Give again, word for word, every line below from the one that has "yellow plate B8" through the one that has "yellow tile F10:G10", both included, and no others.

----------

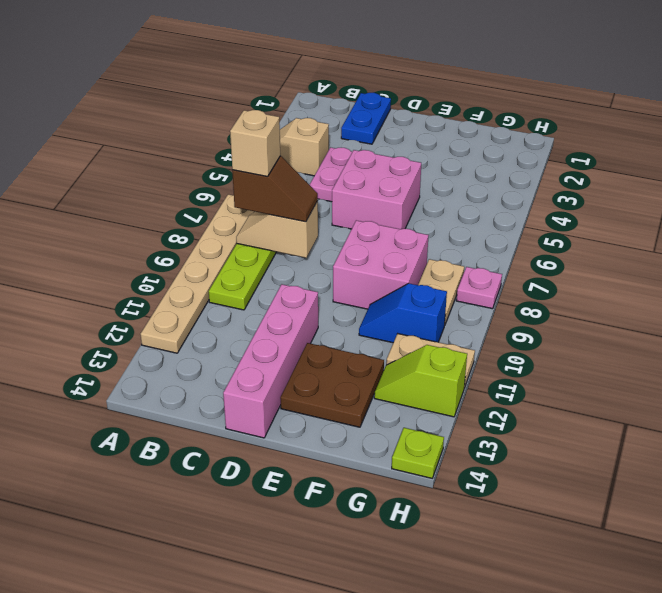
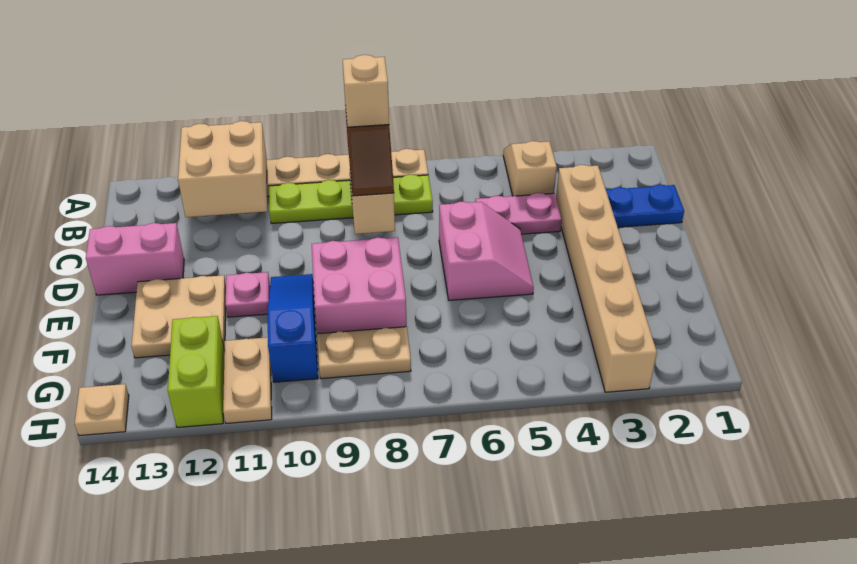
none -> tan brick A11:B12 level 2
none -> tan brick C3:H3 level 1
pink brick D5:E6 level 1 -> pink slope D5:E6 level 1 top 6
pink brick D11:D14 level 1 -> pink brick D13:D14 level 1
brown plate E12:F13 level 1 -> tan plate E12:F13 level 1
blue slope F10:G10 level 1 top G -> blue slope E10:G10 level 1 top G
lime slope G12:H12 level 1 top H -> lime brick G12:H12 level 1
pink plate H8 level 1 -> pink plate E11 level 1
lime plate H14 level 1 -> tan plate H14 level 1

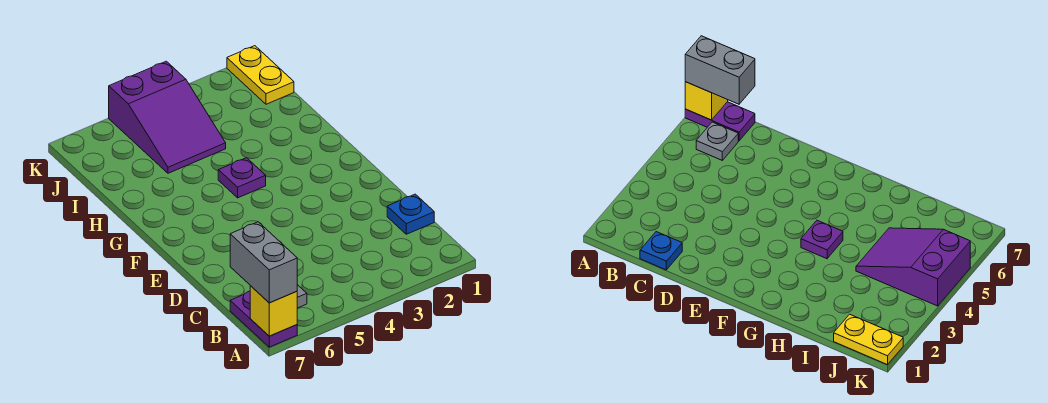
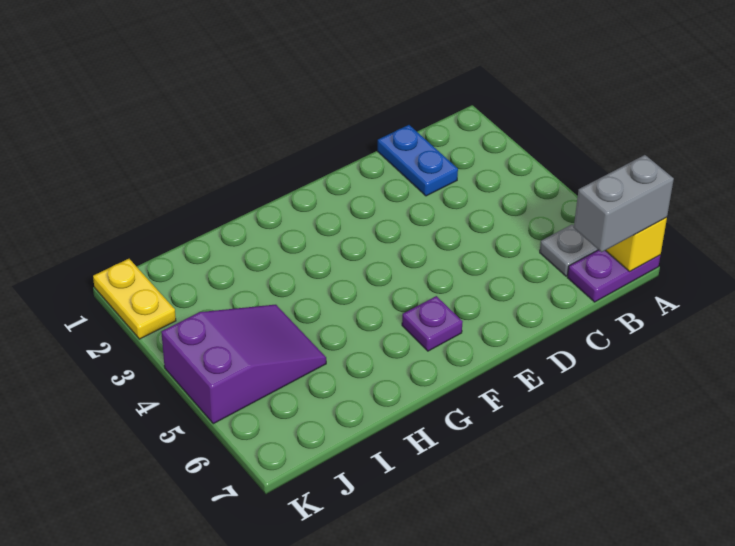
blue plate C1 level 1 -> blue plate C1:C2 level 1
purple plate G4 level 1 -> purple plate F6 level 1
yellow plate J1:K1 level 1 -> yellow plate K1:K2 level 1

----------

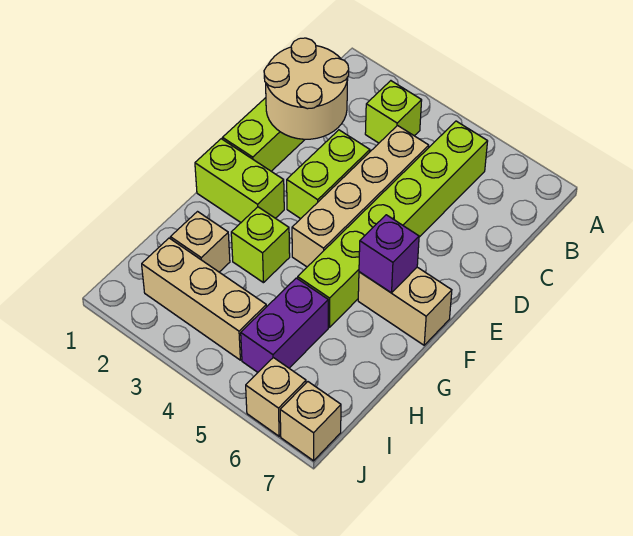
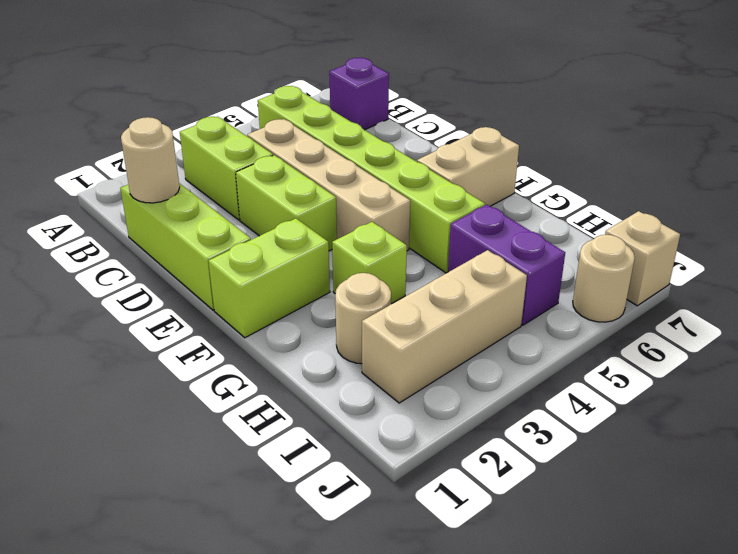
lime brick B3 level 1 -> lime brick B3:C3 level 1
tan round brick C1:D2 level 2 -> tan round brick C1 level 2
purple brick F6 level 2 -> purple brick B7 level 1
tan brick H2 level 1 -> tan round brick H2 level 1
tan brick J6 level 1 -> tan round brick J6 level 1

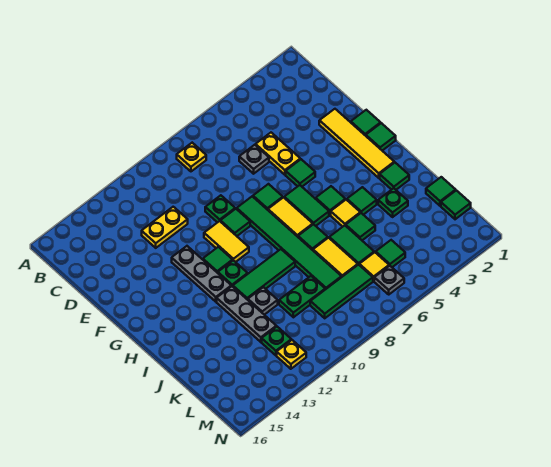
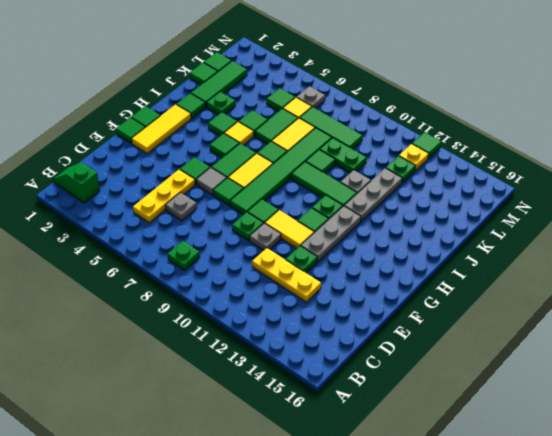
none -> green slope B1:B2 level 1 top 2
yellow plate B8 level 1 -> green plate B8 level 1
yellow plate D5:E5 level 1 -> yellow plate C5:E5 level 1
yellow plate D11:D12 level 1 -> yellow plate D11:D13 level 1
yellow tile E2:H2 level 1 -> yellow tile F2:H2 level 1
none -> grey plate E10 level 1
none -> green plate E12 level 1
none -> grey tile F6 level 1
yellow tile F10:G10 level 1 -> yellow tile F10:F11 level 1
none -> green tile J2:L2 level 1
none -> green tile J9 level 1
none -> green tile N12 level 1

----------

• Problem solution:
yellow plate B8 level 1 -> green plate B8 level 1
yellow plate D5:E5 level 1 -> yellow plate C5:E5 level 1
yellow plate D11:D12 level 1 -> yellow plate D11:D13 level 1
yellow tile E2:H2 level 1 -> yellow tile F2:H2 level 1
none -> grey plate E10 level 1
none -> green plate E12 level 1
none -> grey tile F6 level 1
yellow tile F10:G10 level 1 -> yellow tile F10:F11 level 1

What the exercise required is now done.